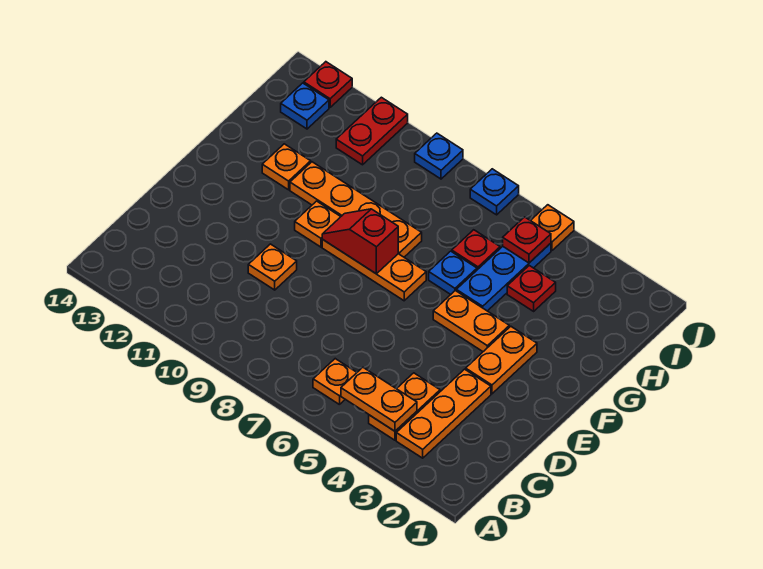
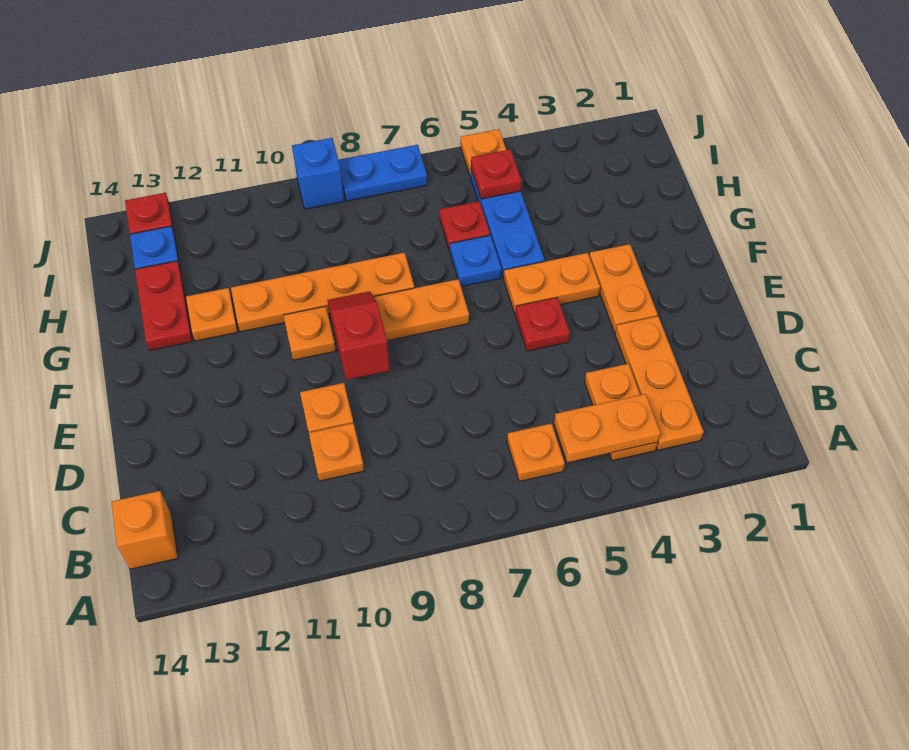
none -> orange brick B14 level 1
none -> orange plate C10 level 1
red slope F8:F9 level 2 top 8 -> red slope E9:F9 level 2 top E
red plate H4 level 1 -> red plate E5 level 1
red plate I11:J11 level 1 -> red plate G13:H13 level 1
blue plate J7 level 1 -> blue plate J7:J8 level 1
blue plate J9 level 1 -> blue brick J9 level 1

---

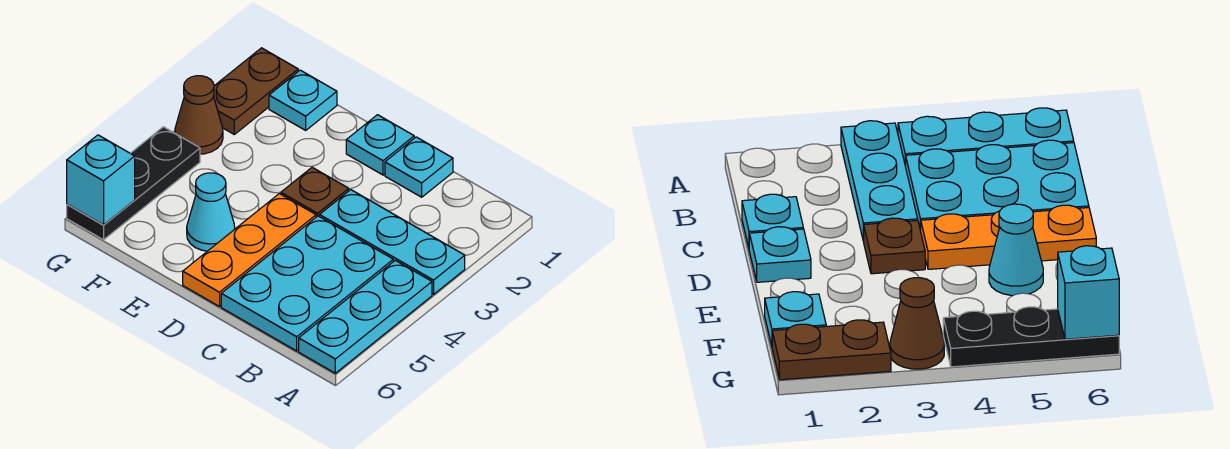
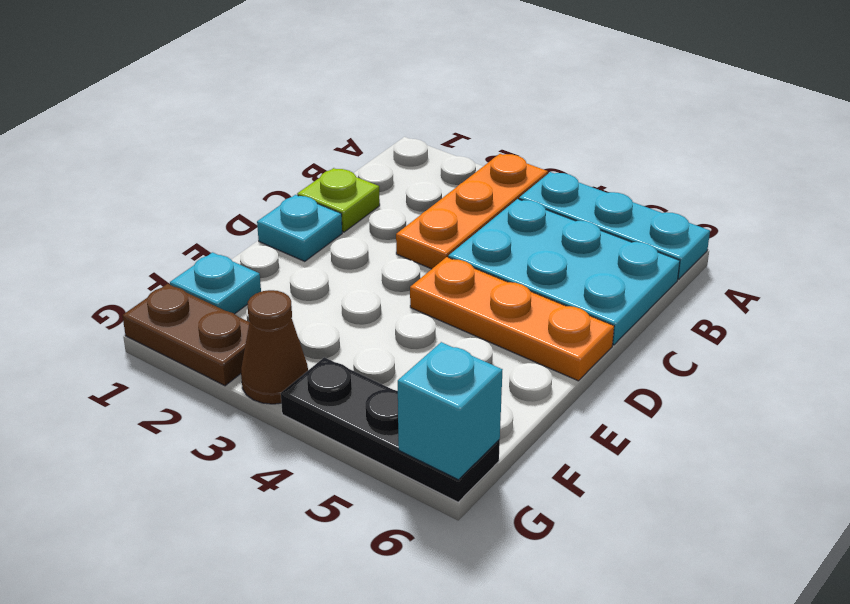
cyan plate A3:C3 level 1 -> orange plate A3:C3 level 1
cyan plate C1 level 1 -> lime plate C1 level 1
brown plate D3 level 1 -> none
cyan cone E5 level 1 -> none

### WHAT YOU NEED TO DO:
From the records above, print exactly the lines that run from the line with "red slope F8:F9" to the line with "blue plate J9", inclusive.

### ANSWER:
red slope F8:F9 level 2 top 8 -> red slope E9:F9 level 2 top E
red plate H4 level 1 -> red plate E5 level 1
red plate I11:J11 level 1 -> red plate G13:H13 level 1
blue plate J7 level 1 -> blue plate J7:J8 level 1
blue plate J9 level 1 -> blue brick J9 level 1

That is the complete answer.